BEGIN DATA FOR THIS TASK

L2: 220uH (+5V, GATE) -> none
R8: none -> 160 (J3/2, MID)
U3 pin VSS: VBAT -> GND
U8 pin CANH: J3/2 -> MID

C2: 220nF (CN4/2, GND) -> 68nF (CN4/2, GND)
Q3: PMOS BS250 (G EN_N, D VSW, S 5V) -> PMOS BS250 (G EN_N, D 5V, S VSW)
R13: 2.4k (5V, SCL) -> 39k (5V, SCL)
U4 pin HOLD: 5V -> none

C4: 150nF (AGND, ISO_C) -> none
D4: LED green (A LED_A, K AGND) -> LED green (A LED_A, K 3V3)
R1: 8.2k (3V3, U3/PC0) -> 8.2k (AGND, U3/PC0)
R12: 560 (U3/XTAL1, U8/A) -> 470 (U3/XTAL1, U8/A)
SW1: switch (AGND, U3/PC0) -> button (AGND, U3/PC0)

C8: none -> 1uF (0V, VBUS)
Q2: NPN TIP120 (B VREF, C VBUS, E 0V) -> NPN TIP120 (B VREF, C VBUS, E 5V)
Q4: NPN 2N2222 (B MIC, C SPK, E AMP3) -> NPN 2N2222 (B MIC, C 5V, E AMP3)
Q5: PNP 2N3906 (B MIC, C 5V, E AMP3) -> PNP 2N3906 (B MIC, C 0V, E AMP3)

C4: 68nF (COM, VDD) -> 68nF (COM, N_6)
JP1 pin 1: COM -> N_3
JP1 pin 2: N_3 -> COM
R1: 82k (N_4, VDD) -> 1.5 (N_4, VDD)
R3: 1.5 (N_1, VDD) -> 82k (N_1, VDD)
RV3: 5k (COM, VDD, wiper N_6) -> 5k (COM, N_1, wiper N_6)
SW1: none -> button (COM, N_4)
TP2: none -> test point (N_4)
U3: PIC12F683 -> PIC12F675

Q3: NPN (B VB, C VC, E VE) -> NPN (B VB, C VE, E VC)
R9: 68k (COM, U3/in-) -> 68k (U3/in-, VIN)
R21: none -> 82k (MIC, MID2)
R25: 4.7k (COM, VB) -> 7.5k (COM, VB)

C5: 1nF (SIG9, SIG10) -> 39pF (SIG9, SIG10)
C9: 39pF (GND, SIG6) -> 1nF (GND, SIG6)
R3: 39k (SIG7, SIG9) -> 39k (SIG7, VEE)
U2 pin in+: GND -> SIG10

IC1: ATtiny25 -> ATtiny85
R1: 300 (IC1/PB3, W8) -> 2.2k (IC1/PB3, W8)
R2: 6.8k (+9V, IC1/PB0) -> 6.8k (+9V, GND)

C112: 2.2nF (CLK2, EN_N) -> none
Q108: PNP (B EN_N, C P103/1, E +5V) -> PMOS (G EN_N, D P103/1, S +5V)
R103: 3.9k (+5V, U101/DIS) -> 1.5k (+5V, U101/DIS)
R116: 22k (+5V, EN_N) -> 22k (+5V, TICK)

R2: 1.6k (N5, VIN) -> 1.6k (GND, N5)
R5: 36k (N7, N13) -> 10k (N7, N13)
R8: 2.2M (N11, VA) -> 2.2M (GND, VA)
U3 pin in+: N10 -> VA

END DATA FOR THIS TASK

--- ACTION ITEM ---
Restate the records above in full, keeping each line exactly as it stands.

--- EXERCISE RESPONSE ---
L2: 220uH (+5V, GATE) -> none
R8: none -> 160 (J3/2, MID)
U3 pin VSS: VBAT -> GND
U8 pin CANH: J3/2 -> MID

C2: 220nF (CN4/2, GND) -> 68nF (CN4/2, GND)
Q3: PMOS BS250 (G EN_N, D VSW, S 5V) -> PMOS BS250 (G EN_N, D 5V, S VSW)
R13: 2.4k (5V, SCL) -> 39k (5V, SCL)
U4 pin HOLD: 5V -> none

C4: 150nF (AGND, ISO_C) -> none
D4: LED green (A LED_A, K AGND) -> LED green (A LED_A, K 3V3)
R1: 8.2k (3V3, U3/PC0) -> 8.2k (AGND, U3/PC0)
R12: 560 (U3/XTAL1, U8/A) -> 470 (U3/XTAL1, U8/A)
SW1: switch (AGND, U3/PC0) -> button (AGND, U3/PC0)

C8: none -> 1uF (0V, VBUS)
Q2: NPN TIP120 (B VREF, C VBUS, E 0V) -> NPN TIP120 (B VREF, C VBUS, E 5V)
Q4: NPN 2N2222 (B MIC, C SPK, E AMP3) -> NPN 2N2222 (B MIC, C 5V, E AMP3)
Q5: PNP 2N3906 (B MIC, C 5V, E AMP3) -> PNP 2N3906 (B MIC, C 0V, E AMP3)

C4: 68nF (COM, VDD) -> 68nF (COM, N_6)
JP1 pin 1: COM -> N_3
JP1 pin 2: N_3 -> COM
R1: 82k (N_4, VDD) -> 1.5 (N_4, VDD)
R3: 1.5 (N_1, VDD) -> 82k (N_1, VDD)
RV3: 5k (COM, VDD, wiper N_6) -> 5k (COM, N_1, wiper N_6)
SW1: none -> button (COM, N_4)
TP2: none -> test point (N_4)
U3: PIC12F683 -> PIC12F675

Q3: NPN (B VB, C VC, E VE) -> NPN (B VB, C VE, E VC)
R9: 68k (COM, U3/in-) -> 68k (U3/in-, VIN)
R21: none -> 82k (MIC, MID2)
R25: 4.7k (COM, VB) -> 7.5k (COM, VB)

C5: 1nF (SIG9, SIG10) -> 39pF (SIG9, SIG10)
C9: 39pF (GND, SIG6) -> 1nF (GND, SIG6)
R3: 39k (SIG7, SIG9) -> 39k (SIG7, VEE)
U2 pin in+: GND -> SIG10

IC1: ATtiny25 -> ATtiny85
R1: 300 (IC1/PB3, W8) -> 2.2k (IC1/PB3, W8)
R2: 6.8k (+9V, IC1/PB0) -> 6.8k (+9V, GND)

C112: 2.2nF (CLK2, EN_N) -> none
Q108: PNP (B EN_N, C P103/1, E +5V) -> PMOS (G EN_N, D P103/1, S +5V)
R103: 3.9k (+5V, U101/DIS) -> 1.5k (+5V, U101/DIS)
R116: 22k (+5V, EN_N) -> 22k (+5V, TICK)

R2: 1.6k (N5, VIN) -> 1.6k (GND, N5)
R5: 36k (N7, N13) -> 10k (N7, N13)
R8: 2.2M (N11, VA) -> 2.2M (GND, VA)
U3 pin in+: N10 -> VA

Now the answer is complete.